• Exercise directions:
Write out exactly the lines that run from the one containing "orange screwdriver: 6 -> 4" to the end of the entries below, with both end lines included.

[Material provided — start]

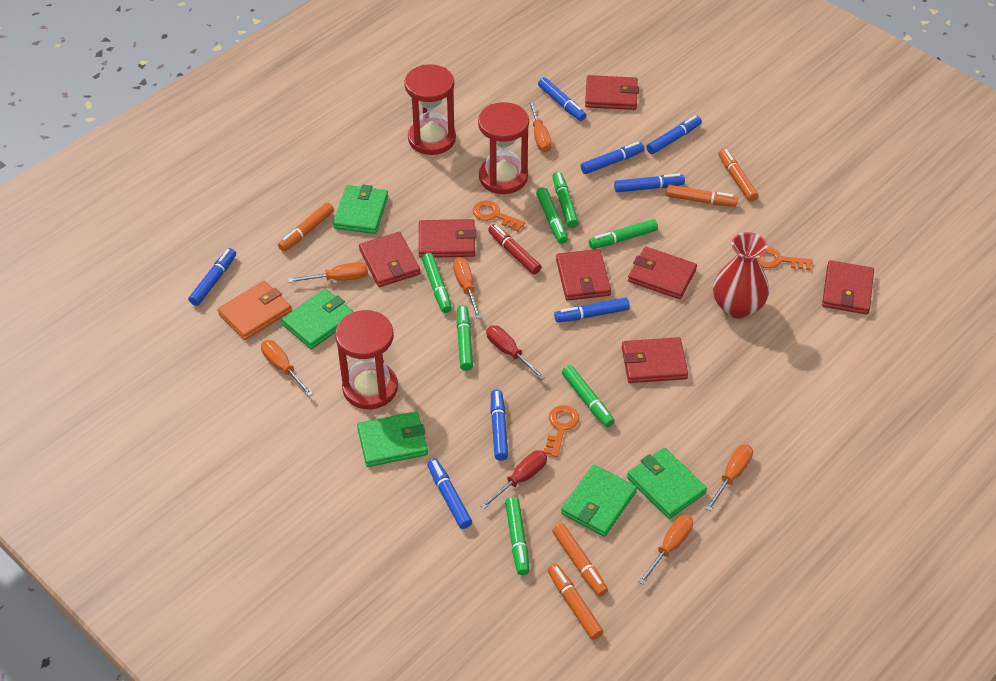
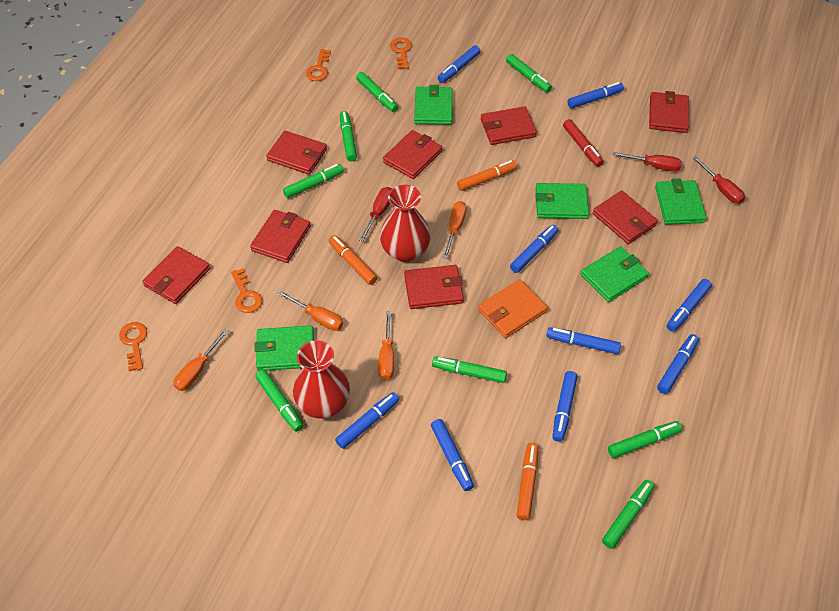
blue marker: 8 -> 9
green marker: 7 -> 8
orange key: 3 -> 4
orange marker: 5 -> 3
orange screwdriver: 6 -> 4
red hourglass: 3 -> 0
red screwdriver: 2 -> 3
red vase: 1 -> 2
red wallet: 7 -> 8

[Material provided — finish]

• Reply to the exercise:
orange screwdriver: 6 -> 4
red hourglass: 3 -> 0
red screwdriver: 2 -> 3
red vase: 1 -> 2
red wallet: 7 -> 8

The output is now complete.